Problem description: Output a character-exact copy of the data, images removed.

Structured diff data

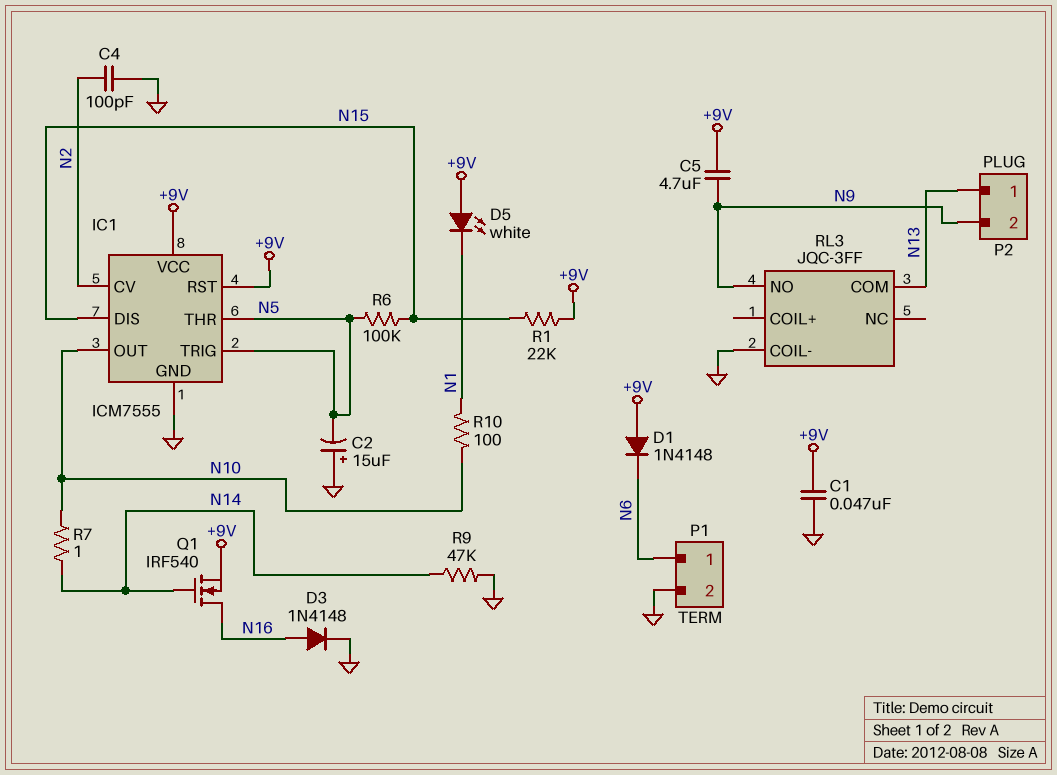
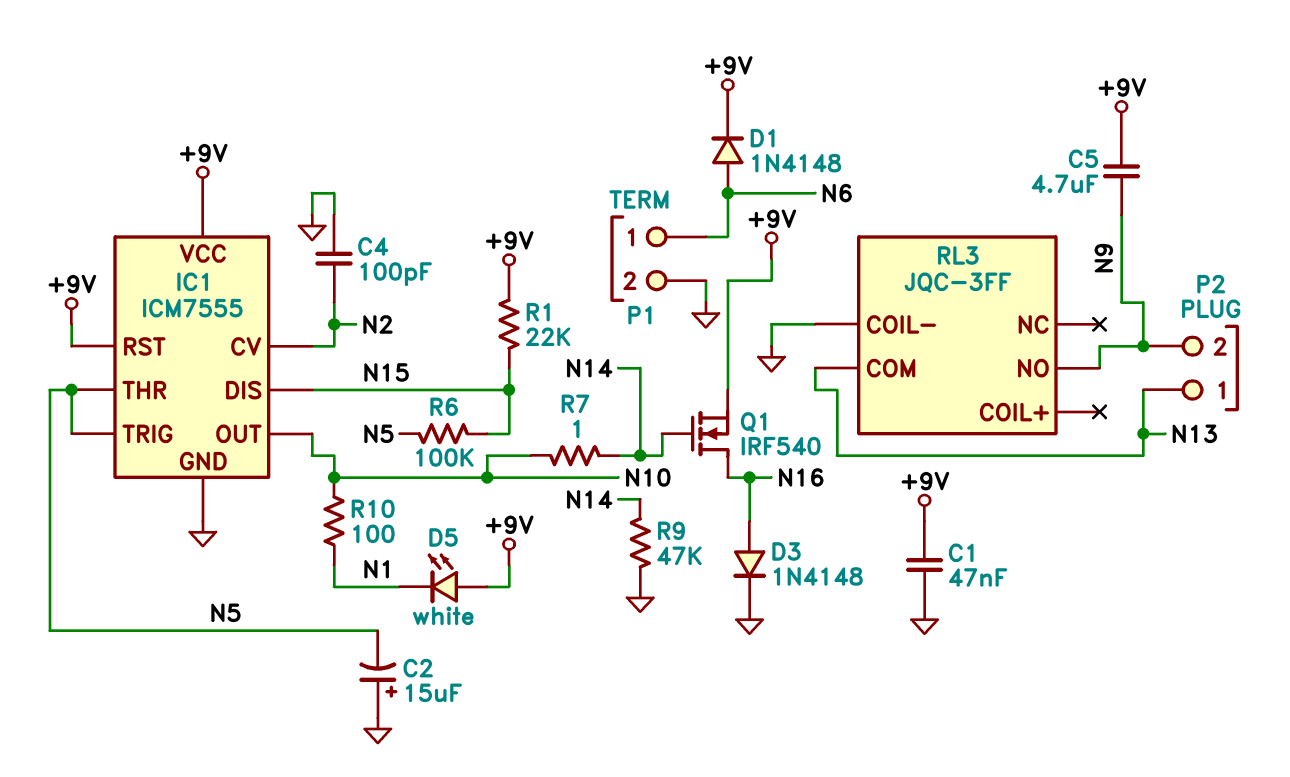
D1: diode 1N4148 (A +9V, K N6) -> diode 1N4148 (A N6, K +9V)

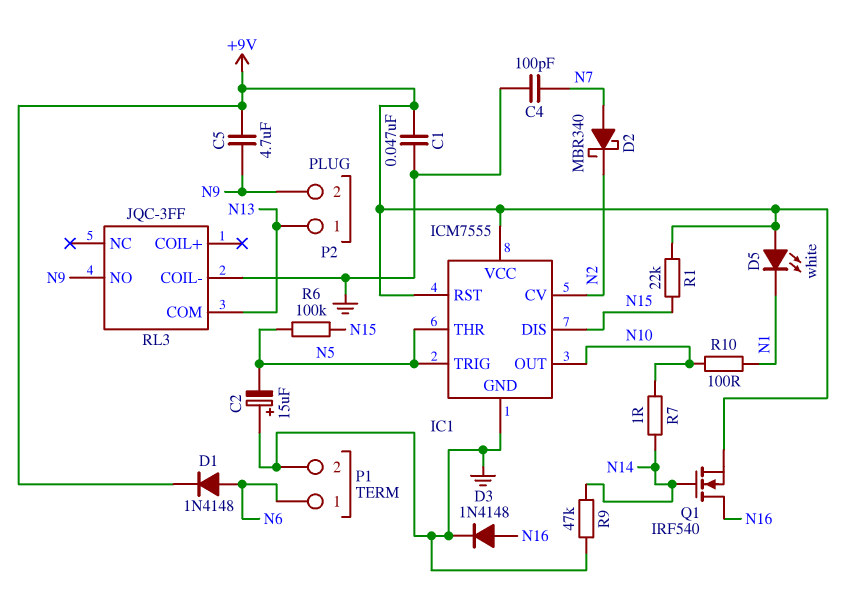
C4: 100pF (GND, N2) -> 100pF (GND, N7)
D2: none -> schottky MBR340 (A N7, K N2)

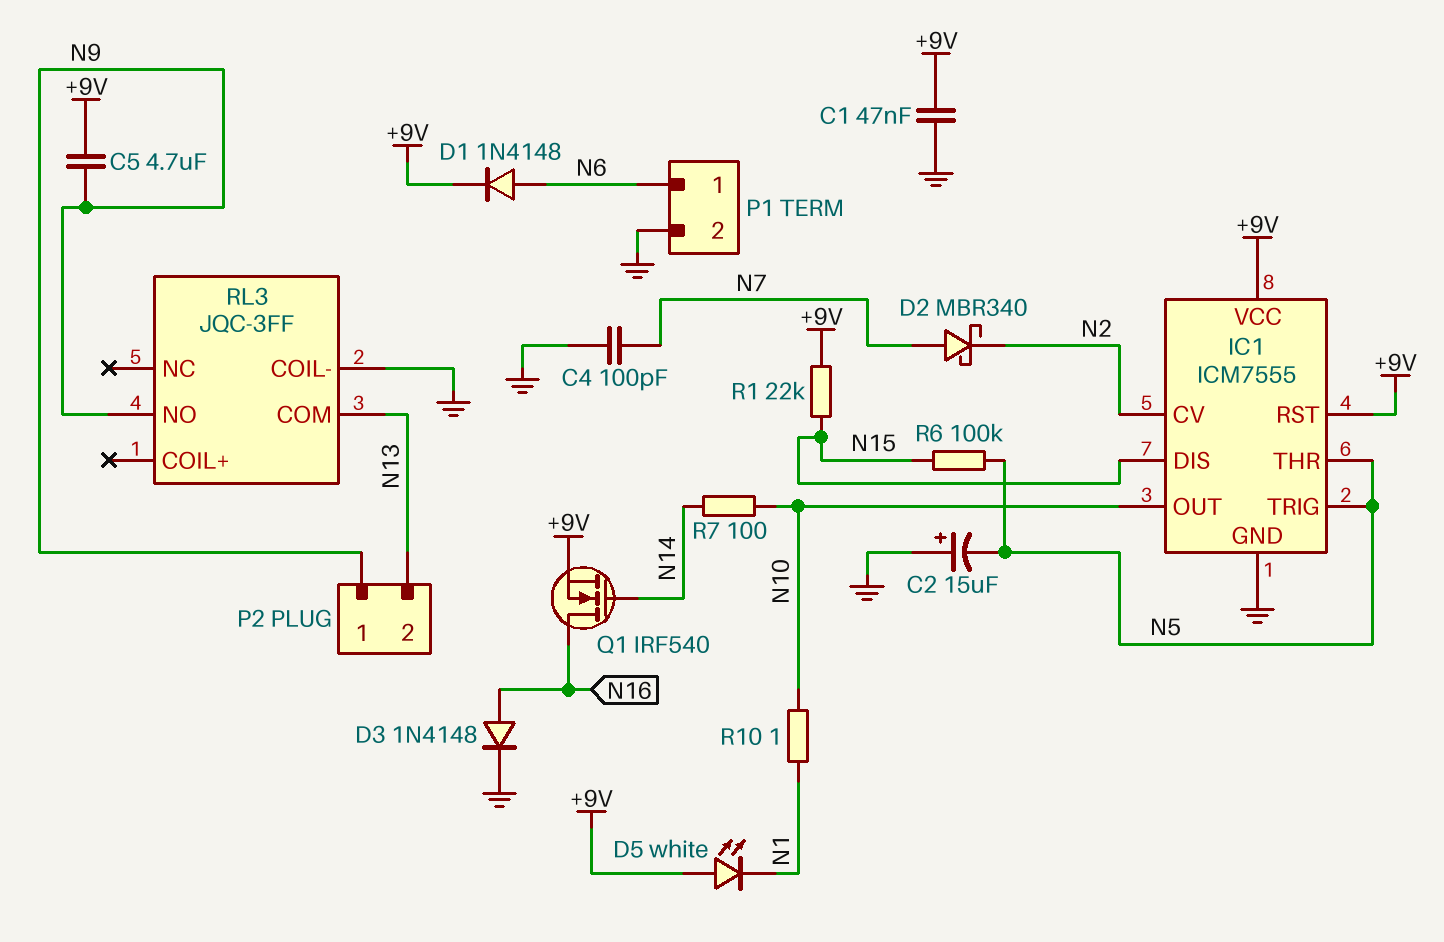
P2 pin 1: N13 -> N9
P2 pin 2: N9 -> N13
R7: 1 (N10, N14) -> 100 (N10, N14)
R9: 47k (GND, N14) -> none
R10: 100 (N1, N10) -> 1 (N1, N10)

Exercise output:
D1: diode 1N4148 (A +9V, K N6) -> diode 1N4148 (A N6, K +9V)

C4: 100pF (GND, N2) -> 100pF (GND, N7)
D2: none -> schottky MBR340 (A N7, K N2)

P2 pin 1: N13 -> N9
P2 pin 2: N9 -> N13
R7: 1 (N10, N14) -> 100 (N10, N14)
R9: 47k (GND, N14) -> none
R10: 100 (N1, N10) -> 1 (N1, N10)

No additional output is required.